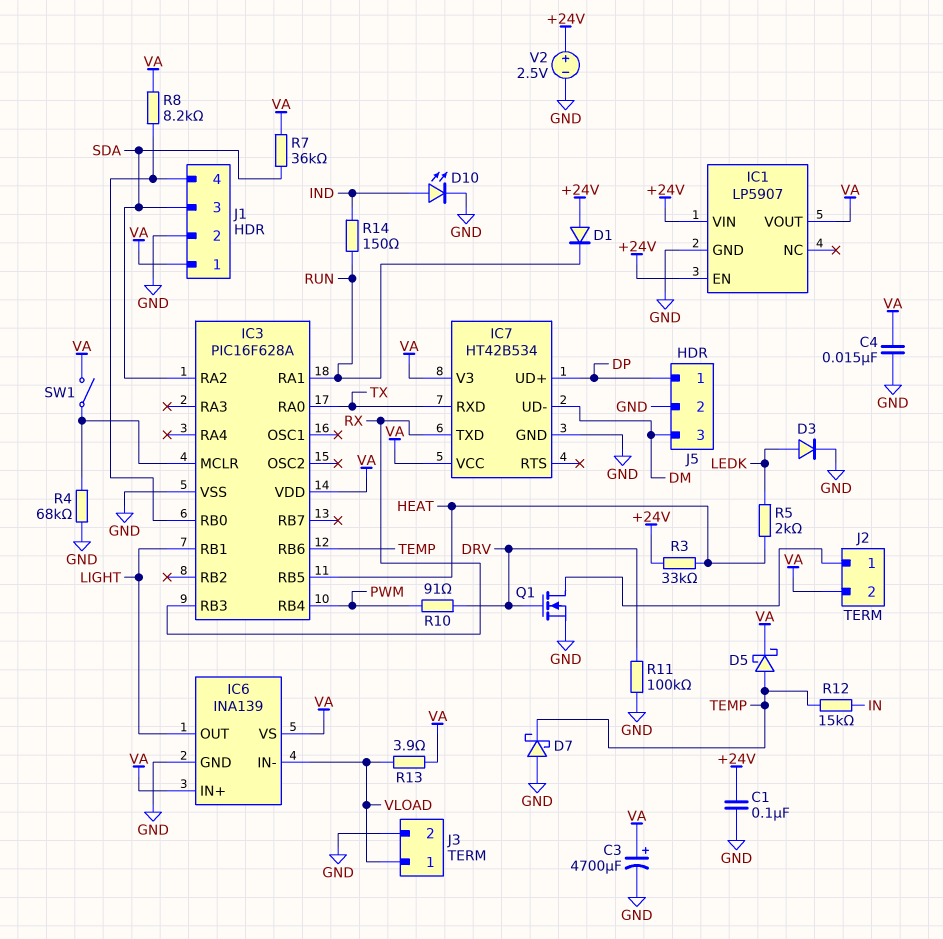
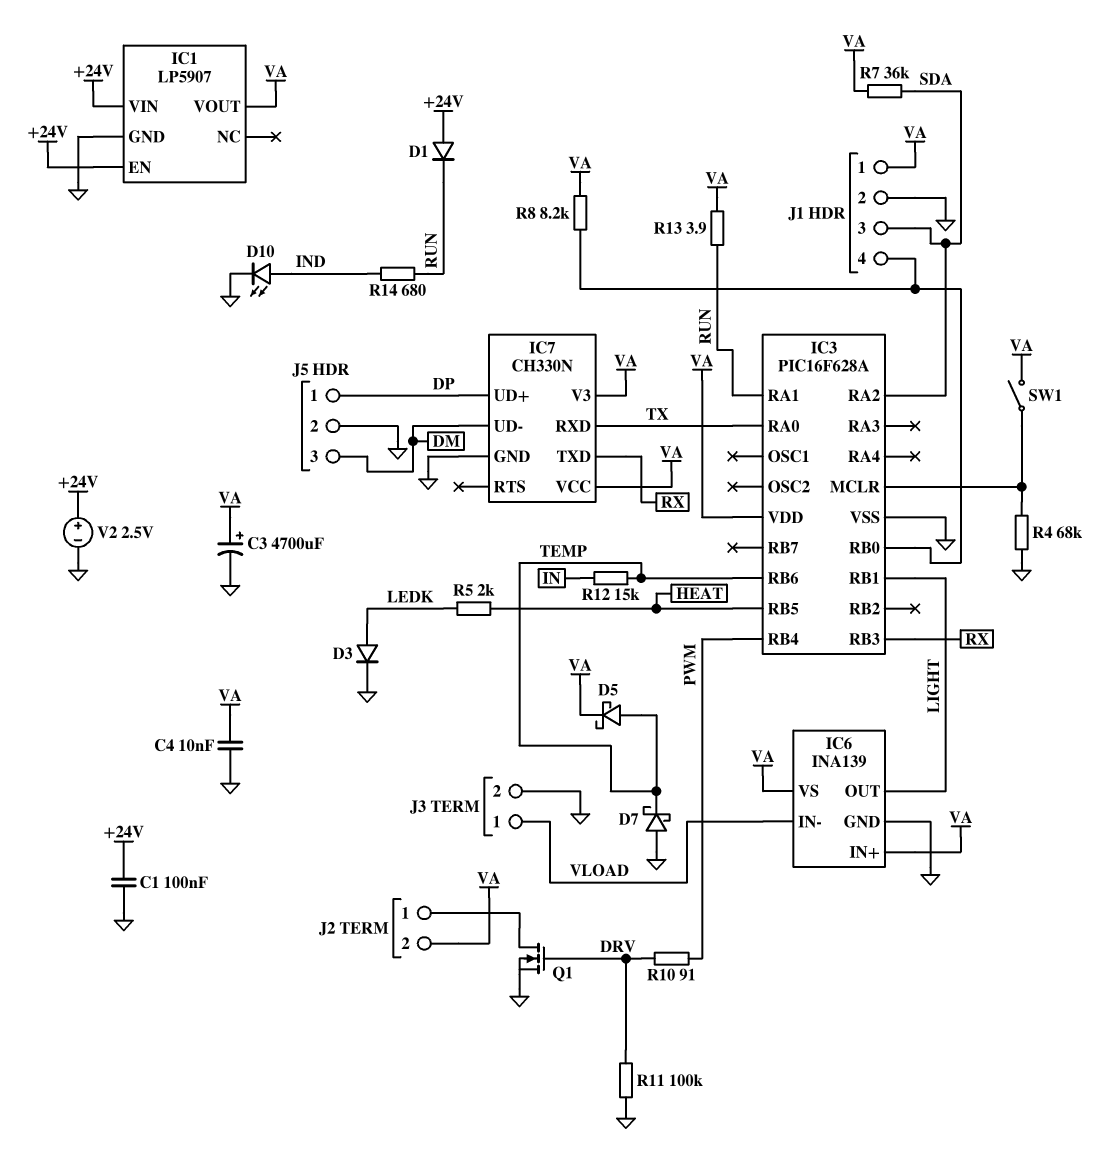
C4: 15nF (GND, VA) -> 10nF (GND, VA)
IC7: HT42B534 -> CH330N
R3: 33k (+24V, HEAT) -> none
R13: 3.9 (VA, VLOAD) -> 3.9 (RUN, VA)
R14: 150 (IND, RUN) -> 680 (IND, RUN)

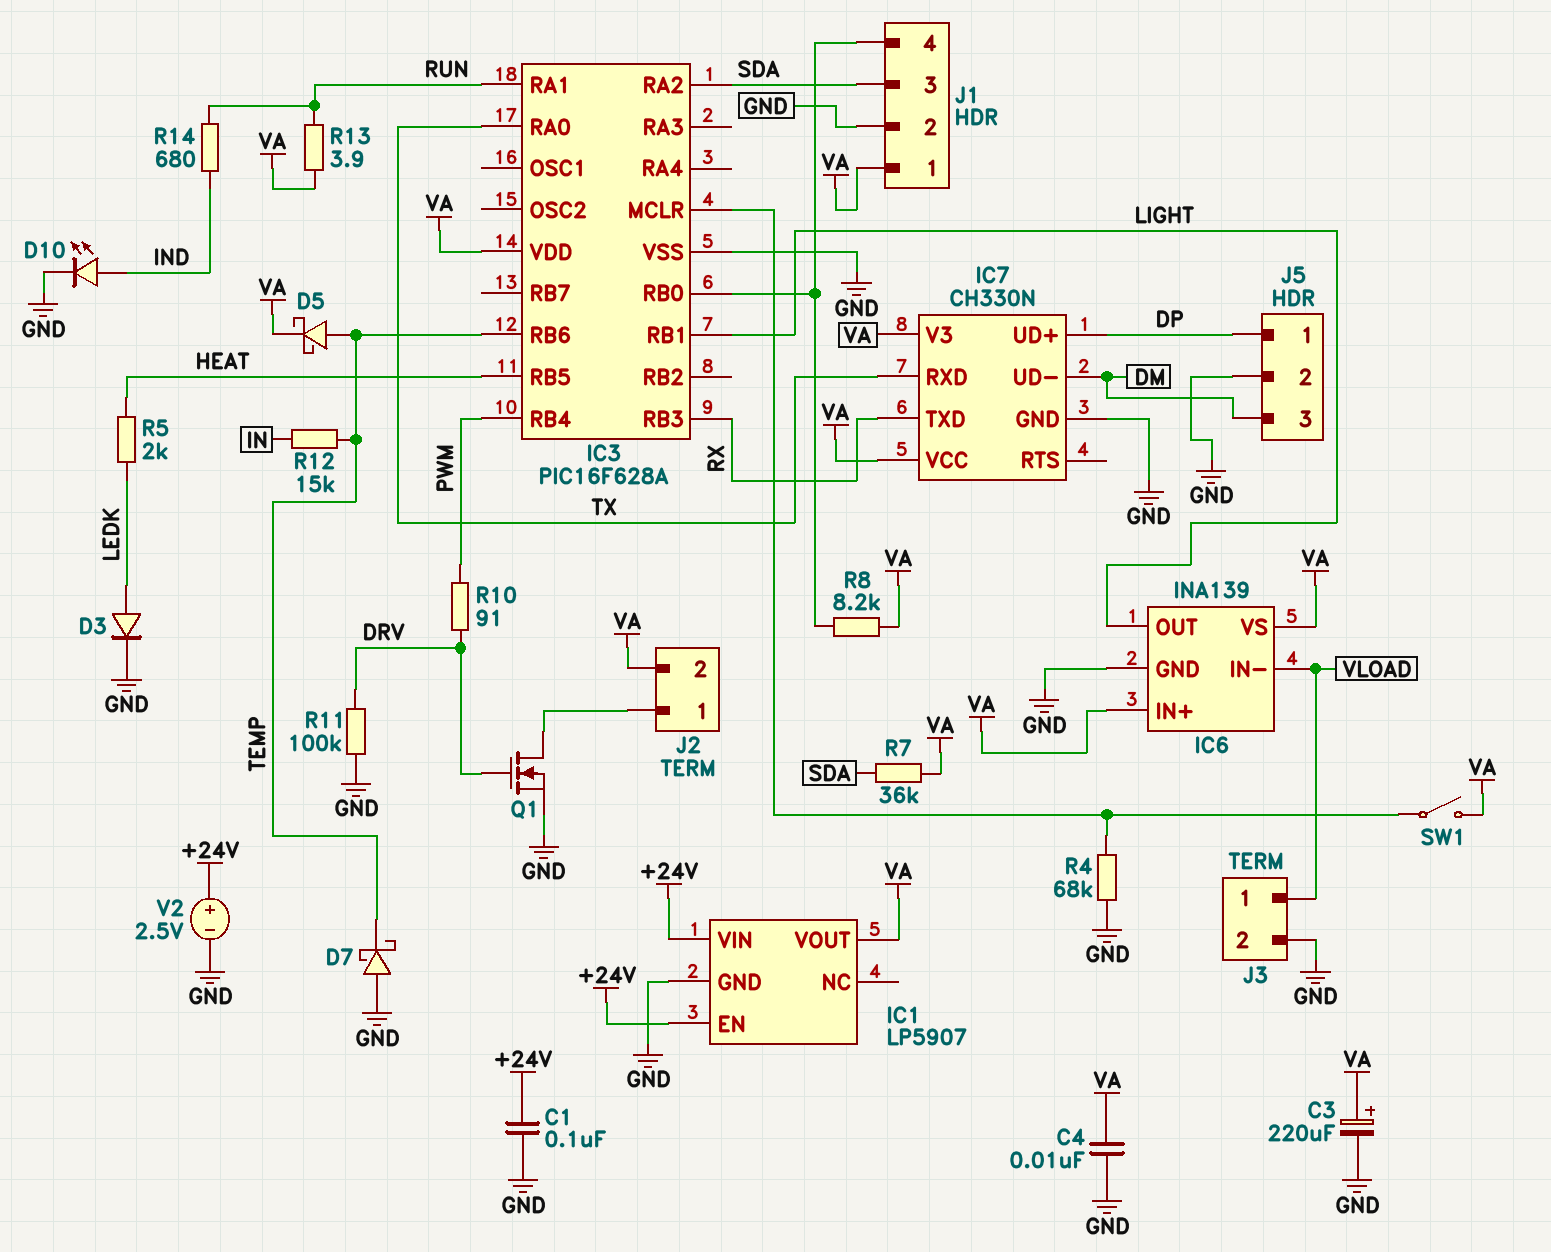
C3: 4700uF (plus VA, minus GND) -> 220uF (plus VA, minus GND)
D1: diode (A +24V, K RUN) -> none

EXERCISE DESCRIPTION:
Transcribe every entry above exactly as it stands, but skip the images.

RESPONSE BELOW:
C4: 15nF (GND, VA) -> 10nF (GND, VA)
IC7: HT42B534 -> CH330N
R3: 33k (+24V, HEAT) -> none
R13: 3.9 (VA, VLOAD) -> 3.9 (RUN, VA)
R14: 150 (IND, RUN) -> 680 (IND, RUN)

C3: 4700uF (plus VA, minus GND) -> 220uF (plus VA, minus GND)
D1: diode (A +24V, K RUN) -> none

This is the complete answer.